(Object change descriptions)

────────────────────

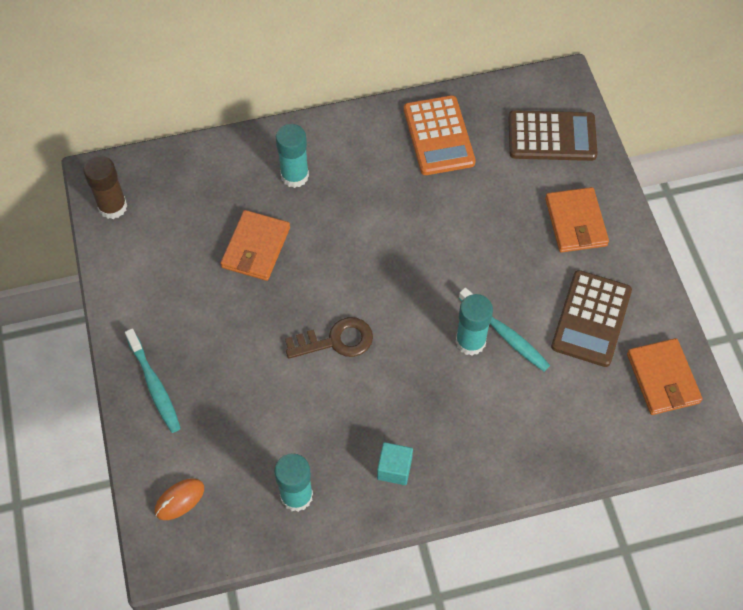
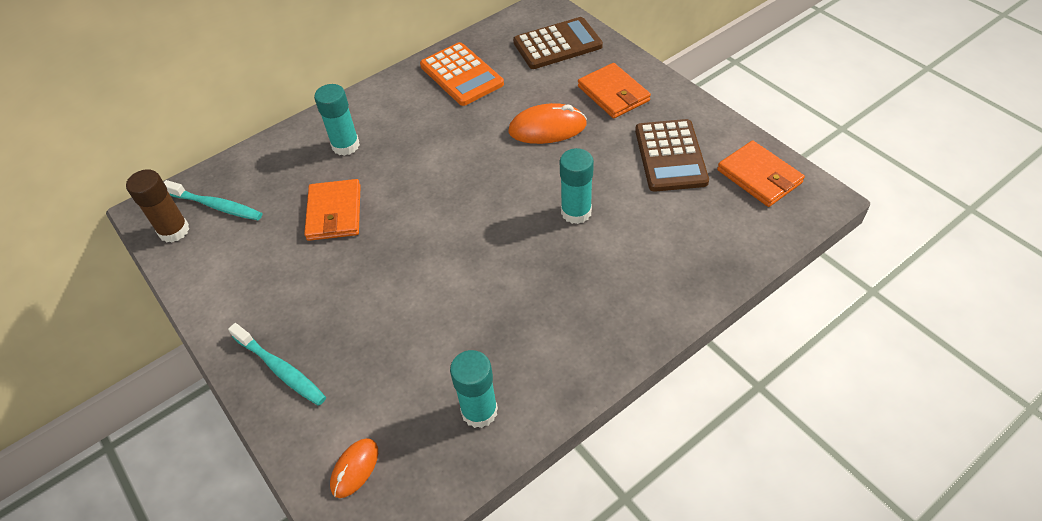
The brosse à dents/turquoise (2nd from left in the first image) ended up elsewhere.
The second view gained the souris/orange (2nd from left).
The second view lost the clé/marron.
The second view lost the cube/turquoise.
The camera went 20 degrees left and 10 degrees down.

────────────────────

Task to complete: Output only the lines from the one that contains "The second view gained" through the last line of the data above, each restated exactly.

Response to the task:
The second view gained the souris/orange (2nd from left).
The second view lost the clé/marron.
The second view lost the cube/turquoise.
The camera went 20 degrees left and 10 degrees down.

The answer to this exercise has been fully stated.